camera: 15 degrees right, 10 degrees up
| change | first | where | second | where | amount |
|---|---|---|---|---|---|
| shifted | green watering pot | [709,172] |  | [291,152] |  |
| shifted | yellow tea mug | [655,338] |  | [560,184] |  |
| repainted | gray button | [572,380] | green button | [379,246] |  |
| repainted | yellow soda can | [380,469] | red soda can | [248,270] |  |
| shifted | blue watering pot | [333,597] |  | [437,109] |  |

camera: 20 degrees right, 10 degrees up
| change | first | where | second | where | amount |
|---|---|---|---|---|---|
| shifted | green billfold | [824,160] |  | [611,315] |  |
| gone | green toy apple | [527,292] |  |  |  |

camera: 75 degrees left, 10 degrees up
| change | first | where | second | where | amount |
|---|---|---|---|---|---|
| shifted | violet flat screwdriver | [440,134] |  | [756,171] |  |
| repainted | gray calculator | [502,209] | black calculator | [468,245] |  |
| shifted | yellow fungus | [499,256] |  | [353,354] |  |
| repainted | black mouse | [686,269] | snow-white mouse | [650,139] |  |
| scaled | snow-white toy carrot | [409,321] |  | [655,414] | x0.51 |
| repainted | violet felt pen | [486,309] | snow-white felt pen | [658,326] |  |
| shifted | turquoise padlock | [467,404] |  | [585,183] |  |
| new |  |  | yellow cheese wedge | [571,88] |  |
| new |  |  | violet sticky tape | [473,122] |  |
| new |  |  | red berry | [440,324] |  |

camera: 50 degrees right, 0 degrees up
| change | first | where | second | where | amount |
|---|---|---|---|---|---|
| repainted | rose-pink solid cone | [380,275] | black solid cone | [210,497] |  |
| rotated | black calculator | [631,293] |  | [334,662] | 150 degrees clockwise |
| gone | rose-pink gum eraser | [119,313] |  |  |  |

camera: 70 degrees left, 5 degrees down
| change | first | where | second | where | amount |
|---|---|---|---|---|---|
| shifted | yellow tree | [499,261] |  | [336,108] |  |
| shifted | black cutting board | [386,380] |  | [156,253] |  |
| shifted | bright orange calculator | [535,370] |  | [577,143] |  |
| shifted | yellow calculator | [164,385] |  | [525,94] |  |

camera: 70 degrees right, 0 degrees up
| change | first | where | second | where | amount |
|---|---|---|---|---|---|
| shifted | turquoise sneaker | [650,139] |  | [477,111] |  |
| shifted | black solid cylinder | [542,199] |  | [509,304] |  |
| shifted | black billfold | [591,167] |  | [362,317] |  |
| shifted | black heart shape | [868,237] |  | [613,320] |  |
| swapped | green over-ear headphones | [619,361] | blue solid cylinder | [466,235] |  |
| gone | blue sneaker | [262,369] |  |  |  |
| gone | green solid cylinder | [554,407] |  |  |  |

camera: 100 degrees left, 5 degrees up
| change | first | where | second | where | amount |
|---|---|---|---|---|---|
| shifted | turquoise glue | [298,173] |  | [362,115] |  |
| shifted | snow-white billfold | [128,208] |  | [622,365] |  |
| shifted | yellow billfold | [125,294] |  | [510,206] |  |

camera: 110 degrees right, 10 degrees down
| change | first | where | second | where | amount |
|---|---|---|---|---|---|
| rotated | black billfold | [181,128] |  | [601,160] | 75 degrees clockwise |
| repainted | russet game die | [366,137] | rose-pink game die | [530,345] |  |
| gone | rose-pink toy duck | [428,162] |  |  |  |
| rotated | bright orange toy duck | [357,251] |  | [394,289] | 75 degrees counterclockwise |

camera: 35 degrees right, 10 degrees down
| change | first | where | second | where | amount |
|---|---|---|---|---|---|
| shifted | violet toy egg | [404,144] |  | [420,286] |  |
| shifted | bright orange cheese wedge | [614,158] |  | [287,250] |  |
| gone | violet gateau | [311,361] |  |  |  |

──────

Write out every line of the material again, exactly as it reads.

camera: 15 degrees right, 10 degrees up
| change | first | where | second | where | amount |
|---|---|---|---|---|---|
| shifted | green watering pot | [709,172] |  | [291,152] |  |
| shifted | yellow tea mug | [655,338] |  | [560,184] |  |
| repainted | gray button | [572,380] | green button | [379,246] |  |
| repainted | yellow soda can | [380,469] | red soda can | [248,270] |  |
| shifted | blue watering pot | [333,597] |  | [437,109] |  |

camera: 20 degrees right, 10 degrees up
| change | first | where | second | where | amount |
|---|---|---|---|---|---|
| shifted | green billfold | [824,160] |  | [611,315] |  |
| gone | green toy apple | [527,292] |  |  |  |

camera: 75 degrees left, 10 degrees up
| change | first | where | second | where | amount |
|---|---|---|---|---|---|
| shifted | violet flat screwdriver | [440,134] |  | [756,171] |  |
| repainted | gray calculator | [502,209] | black calculator | [468,245] |  |
| shifted | yellow fungus | [499,256] |  | [353,354] |  |
| repainted | black mouse | [686,269] | snow-white mouse | [650,139] |  |
| scaled | snow-white toy carrot | [409,321] |  | [655,414] | x0.51 |
| repainted | violet felt pen | [486,309] | snow-white felt pen | [658,326] |  |
| shifted | turquoise padlock | [467,404] |  | [585,183] |  |
| new |  |  | yellow cheese wedge | [571,88] |  |
| new |  |  | violet sticky tape | [473,122] |  |
| new |  |  | red berry | [440,324] |  |

camera: 50 degrees right, 0 degrees up
| change | first | where | second | where | amount |
|---|---|---|---|---|---|
| repainted | rose-pink solid cone | [380,275] | black solid cone | [210,497] |  |
| rotated | black calculator | [631,293] |  | [334,662] | 150 degrees clockwise |
| gone | rose-pink gum eraser | [119,313] |  |  |  |

camera: 70 degrees left, 5 degrees down
| change | first | where | second | where | amount |
|---|---|---|---|---|---|
| shifted | yellow tree | [499,261] |  | [336,108] |  |
| shifted | black cutting board | [386,380] |  | [156,253] |  |
| shifted | bright orange calculator | [535,370] |  | [577,143] |  |
| shifted | yellow calculator | [164,385] |  | [525,94] |  |

camera: 70 degrees right, 0 degrees up
| change | first | where | second | where | amount |
|---|---|---|---|---|---|
| shifted | turquoise sneaker | [650,139] |  | [477,111] |  |
| shifted | black solid cylinder | [542,199] |  | [509,304] |  |
| shifted | black billfold | [591,167] |  | [362,317] |  |
| shifted | black heart shape | [868,237] |  | [613,320] |  |
| swapped | green over-ear headphones | [619,361] | blue solid cylinder | [466,235] |  |
| gone | blue sneaker | [262,369] |  |  |  |
| gone | green solid cylinder | [554,407] |  |  |  |

camera: 100 degrees left, 5 degrees up
| change | first | where | second | where | amount |
|---|---|---|---|---|---|
| shifted | turquoise glue | [298,173] |  | [362,115] |  |
| shifted | snow-white billfold | [128,208] |  | [622,365] |  |
| shifted | yellow billfold | [125,294] |  | [510,206] |  |

camera: 110 degrees right, 10 degrees down
| change | first | where | second | where | amount |
|---|---|---|---|---|---|
| rotated | black billfold | [181,128] |  | [601,160] | 75 degrees clockwise |
| repainted | russet game die | [366,137] | rose-pink game die | [530,345] |  |
| gone | rose-pink toy duck | [428,162] |  |  |  |
| rotated | bright orange toy duck | [357,251] |  | [394,289] | 75 degrees counterclockwise |

camera: 35 degrees right, 10 degrees down
| change | first | where | second | where | amount |
|---|---|---|---|---|---|
| shifted | violet toy egg | [404,144] |  | [420,286] |  |
| shifted | bright orange cheese wedge | [614,158] |  | [287,250] |  |
| gone | violet gateau | [311,361] |  |  |  |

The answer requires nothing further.